__Problem to work on__: A bare count is the expected answer, namely the number of lines in the records that have the word "green".

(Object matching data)
┄┄┄┄┄┄┄┄┄┄

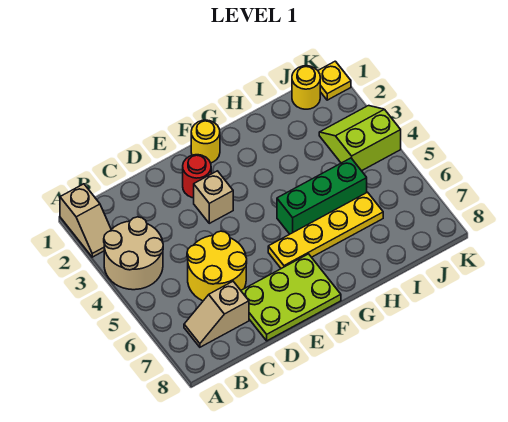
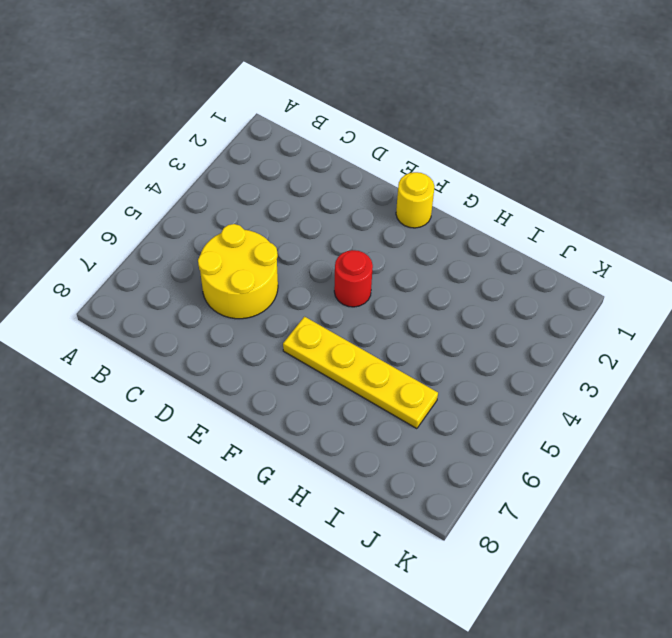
red round brick F4 level 1 -> red round brick E2 level 1
none -> tan slope A1:A2 level 1 top 1
none -> tan round brick A3:B4 level 1
none -> tan slope B7:C7 level 1 top C

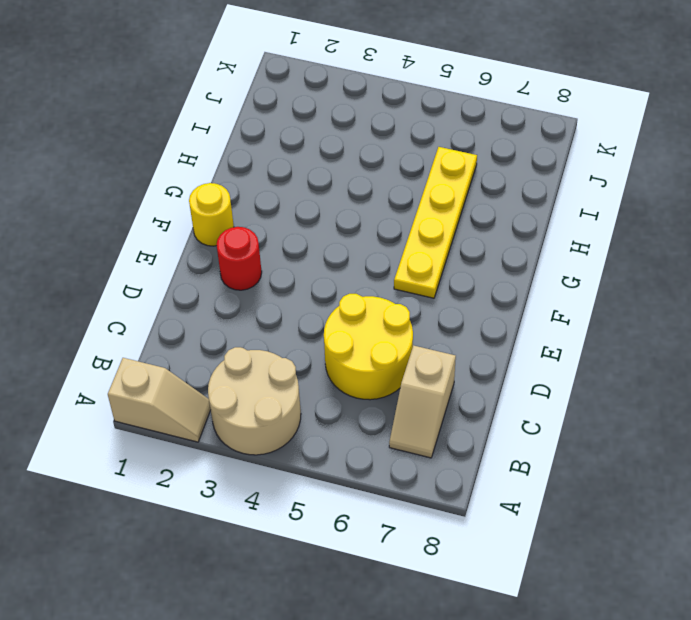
none -> lime plate D7:F8 level 1
none -> tan brick E3 level 1
none -> green brick G5:I5 level 1

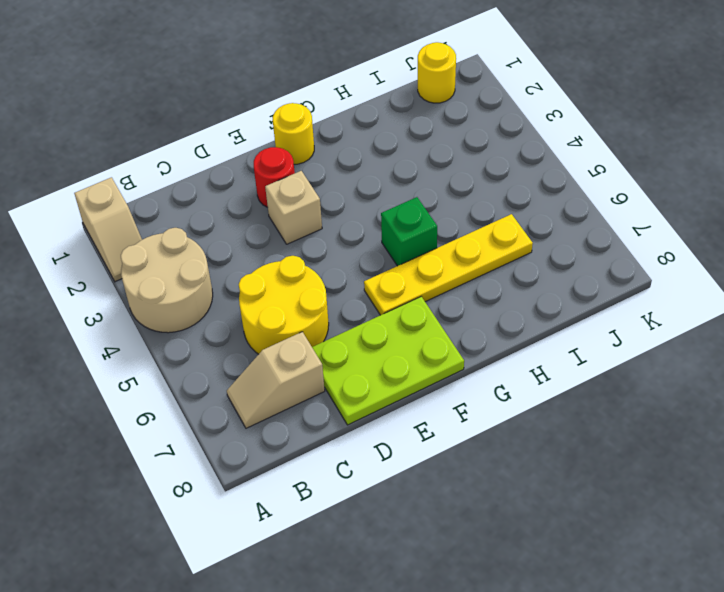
green brick G5 level 1 -> green brick G5:I5 level 1
none -> lime slope J3:K4 level 1 top 4
none -> yellow plate K1 level 1

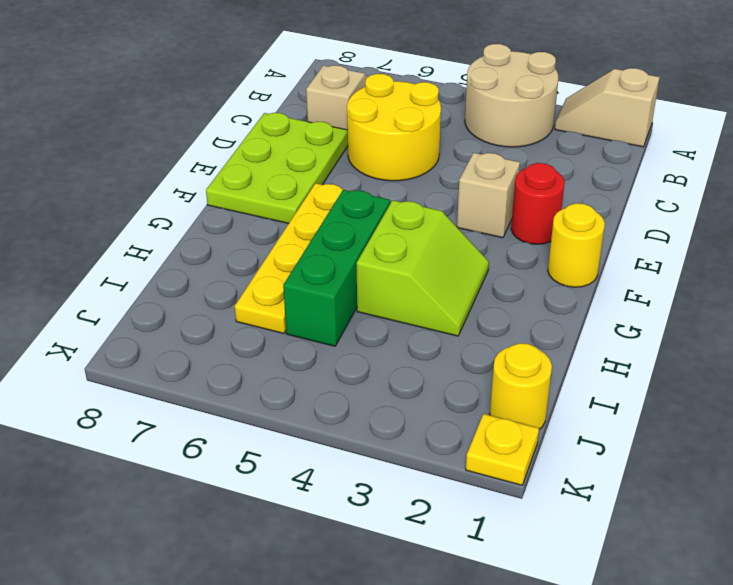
lime slope G3:H4 level 1 top 4 -> lime slope J3:K4 level 1 top 4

┄┄┄┄┄┄┄┄┄┄

__Your solution__: 2